■ **Problem to solve**
Produce as output only the lines below starting at the line with "cyan 1x2 brick [262,378,368,429]" and continuing through the line with "pink 1x3 slope", each one exactly as written.

■ **Task input**
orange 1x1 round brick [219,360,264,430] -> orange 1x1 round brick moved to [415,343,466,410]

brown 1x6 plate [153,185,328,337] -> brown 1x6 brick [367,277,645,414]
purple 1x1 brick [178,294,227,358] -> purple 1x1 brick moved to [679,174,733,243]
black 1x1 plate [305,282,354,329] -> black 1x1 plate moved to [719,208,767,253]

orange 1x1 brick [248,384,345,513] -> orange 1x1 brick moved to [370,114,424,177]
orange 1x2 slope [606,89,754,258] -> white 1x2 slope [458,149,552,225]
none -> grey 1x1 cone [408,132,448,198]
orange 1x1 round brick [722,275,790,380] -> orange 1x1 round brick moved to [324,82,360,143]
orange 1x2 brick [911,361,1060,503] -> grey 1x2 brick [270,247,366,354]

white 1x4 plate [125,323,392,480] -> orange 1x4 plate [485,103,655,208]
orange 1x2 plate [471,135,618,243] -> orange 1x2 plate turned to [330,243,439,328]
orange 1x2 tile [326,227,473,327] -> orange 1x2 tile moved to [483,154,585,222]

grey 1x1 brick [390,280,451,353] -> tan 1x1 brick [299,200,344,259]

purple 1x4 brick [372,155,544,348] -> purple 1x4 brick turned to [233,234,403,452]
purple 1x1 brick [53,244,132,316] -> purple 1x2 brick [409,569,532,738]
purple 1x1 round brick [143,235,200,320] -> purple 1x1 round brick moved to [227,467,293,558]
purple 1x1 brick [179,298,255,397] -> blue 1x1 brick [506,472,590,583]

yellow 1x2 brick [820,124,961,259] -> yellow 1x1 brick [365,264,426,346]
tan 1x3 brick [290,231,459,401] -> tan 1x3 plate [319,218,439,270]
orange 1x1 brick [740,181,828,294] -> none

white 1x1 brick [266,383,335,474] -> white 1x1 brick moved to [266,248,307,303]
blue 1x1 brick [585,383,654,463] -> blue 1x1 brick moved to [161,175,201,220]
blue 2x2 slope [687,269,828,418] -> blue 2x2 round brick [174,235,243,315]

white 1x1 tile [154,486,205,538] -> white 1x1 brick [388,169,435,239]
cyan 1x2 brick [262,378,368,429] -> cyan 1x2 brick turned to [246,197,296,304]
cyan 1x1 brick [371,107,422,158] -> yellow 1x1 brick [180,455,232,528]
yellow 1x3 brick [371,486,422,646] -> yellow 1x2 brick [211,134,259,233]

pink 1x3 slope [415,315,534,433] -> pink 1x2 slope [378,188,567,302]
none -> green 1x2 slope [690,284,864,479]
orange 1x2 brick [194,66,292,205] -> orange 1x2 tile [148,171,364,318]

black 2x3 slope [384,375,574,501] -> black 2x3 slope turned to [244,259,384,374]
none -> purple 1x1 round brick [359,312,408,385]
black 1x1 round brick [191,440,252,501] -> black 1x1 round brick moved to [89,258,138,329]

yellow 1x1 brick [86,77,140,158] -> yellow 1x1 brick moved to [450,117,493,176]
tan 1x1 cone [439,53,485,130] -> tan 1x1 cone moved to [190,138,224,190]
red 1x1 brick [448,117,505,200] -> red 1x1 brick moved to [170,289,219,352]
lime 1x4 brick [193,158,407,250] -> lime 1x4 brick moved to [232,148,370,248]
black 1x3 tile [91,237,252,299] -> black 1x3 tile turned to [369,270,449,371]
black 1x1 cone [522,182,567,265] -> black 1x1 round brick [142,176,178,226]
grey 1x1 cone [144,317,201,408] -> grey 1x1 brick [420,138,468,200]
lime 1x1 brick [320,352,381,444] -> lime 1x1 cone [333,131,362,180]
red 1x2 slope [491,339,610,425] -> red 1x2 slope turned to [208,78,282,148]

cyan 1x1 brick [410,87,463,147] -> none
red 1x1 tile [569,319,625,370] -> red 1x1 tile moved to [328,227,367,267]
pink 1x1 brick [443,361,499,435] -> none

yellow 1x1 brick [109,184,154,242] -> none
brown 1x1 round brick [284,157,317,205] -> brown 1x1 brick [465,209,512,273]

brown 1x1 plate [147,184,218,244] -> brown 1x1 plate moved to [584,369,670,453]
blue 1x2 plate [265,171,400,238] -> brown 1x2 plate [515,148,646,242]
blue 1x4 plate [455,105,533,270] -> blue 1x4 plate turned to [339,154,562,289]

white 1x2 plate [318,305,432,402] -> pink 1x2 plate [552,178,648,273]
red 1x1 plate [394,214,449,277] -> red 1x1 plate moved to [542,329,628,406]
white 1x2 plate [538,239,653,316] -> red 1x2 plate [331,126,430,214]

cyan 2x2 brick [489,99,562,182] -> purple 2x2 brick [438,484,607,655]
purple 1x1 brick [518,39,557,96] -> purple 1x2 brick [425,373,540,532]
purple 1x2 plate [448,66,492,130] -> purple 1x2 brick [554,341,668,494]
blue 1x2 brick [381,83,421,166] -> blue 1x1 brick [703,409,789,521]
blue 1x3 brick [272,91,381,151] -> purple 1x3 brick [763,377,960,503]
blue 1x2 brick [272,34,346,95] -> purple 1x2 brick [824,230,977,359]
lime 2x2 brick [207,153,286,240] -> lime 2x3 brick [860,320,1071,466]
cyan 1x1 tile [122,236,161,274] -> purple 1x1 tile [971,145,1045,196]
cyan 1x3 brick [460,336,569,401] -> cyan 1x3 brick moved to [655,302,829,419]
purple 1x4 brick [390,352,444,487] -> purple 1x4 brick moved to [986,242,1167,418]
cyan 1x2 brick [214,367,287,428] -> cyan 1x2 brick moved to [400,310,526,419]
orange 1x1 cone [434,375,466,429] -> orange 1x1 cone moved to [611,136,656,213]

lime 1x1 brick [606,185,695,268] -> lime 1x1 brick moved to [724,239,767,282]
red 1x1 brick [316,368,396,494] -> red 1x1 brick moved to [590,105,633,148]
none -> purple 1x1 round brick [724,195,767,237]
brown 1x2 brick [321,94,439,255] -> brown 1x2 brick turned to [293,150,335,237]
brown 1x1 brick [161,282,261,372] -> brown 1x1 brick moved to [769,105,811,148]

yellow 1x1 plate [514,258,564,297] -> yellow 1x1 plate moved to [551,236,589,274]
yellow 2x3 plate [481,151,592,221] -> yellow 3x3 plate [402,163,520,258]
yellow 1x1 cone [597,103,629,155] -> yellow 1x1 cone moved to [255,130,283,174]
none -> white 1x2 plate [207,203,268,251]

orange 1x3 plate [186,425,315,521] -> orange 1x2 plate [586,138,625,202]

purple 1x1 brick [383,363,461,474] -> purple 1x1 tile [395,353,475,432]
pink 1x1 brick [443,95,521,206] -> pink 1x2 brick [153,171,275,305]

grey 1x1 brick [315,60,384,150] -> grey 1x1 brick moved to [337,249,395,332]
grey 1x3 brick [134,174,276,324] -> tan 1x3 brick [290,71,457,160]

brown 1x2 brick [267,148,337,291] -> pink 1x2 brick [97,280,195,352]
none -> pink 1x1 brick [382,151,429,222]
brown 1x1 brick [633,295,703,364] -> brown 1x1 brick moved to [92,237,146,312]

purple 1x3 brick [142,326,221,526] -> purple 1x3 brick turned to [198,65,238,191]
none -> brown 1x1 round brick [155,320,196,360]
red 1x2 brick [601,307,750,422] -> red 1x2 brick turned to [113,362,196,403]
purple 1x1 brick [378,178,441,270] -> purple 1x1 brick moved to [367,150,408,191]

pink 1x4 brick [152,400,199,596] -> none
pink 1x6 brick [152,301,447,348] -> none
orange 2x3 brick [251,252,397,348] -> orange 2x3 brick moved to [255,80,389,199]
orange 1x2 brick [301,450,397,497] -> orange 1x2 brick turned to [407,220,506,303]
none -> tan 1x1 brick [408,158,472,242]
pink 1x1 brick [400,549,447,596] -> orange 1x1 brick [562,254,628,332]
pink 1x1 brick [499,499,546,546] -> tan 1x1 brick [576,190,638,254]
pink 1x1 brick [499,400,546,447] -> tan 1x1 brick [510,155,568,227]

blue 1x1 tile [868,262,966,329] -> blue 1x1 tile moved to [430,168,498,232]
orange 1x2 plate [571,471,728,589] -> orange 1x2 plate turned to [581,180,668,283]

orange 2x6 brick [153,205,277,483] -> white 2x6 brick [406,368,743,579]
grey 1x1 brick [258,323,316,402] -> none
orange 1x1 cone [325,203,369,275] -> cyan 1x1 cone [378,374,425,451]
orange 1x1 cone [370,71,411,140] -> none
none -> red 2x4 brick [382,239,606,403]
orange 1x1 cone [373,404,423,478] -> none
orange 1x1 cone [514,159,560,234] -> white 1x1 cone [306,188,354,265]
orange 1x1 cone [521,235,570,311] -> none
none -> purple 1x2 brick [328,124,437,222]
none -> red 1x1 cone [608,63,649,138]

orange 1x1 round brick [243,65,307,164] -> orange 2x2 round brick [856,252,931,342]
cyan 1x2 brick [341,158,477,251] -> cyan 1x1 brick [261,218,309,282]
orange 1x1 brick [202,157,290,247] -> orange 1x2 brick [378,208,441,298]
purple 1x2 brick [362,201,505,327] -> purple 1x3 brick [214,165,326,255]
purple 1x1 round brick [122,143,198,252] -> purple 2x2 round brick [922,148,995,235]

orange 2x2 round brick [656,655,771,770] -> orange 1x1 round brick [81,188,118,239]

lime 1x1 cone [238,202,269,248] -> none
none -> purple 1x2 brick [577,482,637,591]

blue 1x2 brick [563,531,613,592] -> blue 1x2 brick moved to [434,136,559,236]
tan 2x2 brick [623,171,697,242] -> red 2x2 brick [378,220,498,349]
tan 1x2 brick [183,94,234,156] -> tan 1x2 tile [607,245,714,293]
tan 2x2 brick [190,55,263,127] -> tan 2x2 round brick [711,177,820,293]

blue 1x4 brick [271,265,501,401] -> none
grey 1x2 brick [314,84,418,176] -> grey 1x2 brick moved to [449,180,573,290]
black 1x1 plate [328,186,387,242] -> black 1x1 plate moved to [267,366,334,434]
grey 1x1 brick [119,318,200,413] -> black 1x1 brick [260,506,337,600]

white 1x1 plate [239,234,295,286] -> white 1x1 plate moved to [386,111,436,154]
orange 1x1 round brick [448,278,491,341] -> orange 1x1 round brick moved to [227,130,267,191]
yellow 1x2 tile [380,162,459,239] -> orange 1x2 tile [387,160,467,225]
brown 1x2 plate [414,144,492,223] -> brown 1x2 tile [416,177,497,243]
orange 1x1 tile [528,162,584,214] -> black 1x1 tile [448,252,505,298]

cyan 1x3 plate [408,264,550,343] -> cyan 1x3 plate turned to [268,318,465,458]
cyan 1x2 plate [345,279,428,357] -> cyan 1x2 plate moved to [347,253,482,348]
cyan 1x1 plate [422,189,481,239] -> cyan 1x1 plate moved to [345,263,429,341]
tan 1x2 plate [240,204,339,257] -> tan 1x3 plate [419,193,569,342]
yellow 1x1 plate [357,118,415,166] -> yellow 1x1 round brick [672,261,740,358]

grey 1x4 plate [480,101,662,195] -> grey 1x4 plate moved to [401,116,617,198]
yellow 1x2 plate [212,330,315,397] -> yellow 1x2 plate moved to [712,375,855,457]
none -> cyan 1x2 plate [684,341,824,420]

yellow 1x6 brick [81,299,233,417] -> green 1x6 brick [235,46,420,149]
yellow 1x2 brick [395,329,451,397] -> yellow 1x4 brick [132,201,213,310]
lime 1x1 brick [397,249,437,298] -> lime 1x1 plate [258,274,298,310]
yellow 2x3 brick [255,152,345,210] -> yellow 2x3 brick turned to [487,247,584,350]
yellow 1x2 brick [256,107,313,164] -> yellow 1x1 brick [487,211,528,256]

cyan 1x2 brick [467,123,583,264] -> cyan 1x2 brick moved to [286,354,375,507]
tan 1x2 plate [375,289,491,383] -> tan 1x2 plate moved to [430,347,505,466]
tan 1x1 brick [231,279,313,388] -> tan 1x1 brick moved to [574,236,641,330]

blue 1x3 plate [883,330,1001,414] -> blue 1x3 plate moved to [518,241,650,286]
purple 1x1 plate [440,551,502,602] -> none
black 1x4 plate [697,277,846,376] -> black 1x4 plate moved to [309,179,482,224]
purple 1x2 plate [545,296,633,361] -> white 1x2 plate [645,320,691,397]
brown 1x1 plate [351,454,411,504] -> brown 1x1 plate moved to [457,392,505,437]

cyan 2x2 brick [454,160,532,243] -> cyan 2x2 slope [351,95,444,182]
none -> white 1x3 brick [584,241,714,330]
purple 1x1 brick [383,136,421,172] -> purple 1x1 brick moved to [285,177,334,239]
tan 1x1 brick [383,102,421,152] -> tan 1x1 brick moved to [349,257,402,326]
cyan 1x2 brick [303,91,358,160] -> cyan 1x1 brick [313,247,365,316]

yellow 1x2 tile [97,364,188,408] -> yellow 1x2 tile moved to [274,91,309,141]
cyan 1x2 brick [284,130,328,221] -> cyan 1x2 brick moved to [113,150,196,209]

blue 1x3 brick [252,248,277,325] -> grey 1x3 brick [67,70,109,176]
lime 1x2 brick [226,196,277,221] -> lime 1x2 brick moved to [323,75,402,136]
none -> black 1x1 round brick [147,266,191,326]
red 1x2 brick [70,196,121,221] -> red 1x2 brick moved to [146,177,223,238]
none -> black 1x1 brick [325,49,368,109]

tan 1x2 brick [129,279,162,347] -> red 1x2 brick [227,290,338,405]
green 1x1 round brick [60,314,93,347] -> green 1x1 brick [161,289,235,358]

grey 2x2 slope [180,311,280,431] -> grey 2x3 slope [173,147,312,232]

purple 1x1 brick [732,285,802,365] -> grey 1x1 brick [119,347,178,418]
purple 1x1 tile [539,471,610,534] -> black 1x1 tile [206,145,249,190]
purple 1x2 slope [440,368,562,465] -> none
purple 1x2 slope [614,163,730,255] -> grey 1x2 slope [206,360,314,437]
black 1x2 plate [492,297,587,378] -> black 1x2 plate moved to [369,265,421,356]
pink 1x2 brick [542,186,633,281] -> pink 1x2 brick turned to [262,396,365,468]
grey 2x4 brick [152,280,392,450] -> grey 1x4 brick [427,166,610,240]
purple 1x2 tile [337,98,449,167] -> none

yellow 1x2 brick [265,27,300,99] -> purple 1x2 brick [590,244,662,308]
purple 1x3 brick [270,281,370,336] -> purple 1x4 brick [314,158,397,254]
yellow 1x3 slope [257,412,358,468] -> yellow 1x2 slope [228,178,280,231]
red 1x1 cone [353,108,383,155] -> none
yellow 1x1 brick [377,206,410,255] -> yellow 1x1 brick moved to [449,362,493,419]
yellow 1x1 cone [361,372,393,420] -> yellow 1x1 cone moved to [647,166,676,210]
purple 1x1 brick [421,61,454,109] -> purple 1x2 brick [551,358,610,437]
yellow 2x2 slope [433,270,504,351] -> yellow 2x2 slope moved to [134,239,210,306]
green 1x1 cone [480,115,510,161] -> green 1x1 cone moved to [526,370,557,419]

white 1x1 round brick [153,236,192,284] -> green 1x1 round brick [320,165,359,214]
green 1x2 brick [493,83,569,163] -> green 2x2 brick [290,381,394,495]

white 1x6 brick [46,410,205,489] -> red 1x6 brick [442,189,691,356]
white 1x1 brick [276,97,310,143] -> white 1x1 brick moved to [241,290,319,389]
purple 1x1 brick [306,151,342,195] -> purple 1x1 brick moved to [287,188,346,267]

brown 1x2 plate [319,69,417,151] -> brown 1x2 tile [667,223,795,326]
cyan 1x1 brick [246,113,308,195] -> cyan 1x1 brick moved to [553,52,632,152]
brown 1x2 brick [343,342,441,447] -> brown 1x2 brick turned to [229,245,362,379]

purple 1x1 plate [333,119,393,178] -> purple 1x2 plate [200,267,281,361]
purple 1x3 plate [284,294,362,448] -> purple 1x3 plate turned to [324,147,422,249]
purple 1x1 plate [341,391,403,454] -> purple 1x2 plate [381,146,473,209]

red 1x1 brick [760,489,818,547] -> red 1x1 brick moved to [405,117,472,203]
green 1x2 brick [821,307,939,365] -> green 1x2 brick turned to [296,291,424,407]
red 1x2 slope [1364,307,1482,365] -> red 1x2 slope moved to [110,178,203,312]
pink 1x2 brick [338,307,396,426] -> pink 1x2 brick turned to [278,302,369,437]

■ **Exercise output**
cyan 1x2 brick [262,378,368,429] -> cyan 1x2 brick turned to [246,197,296,304]
cyan 1x1 brick [371,107,422,158] -> yellow 1x1 brick [180,455,232,528]
yellow 1x3 brick [371,486,422,646] -> yellow 1x2 brick [211,134,259,233]

pink 1x3 slope [415,315,534,433] -> pink 1x2 slope [378,188,567,302]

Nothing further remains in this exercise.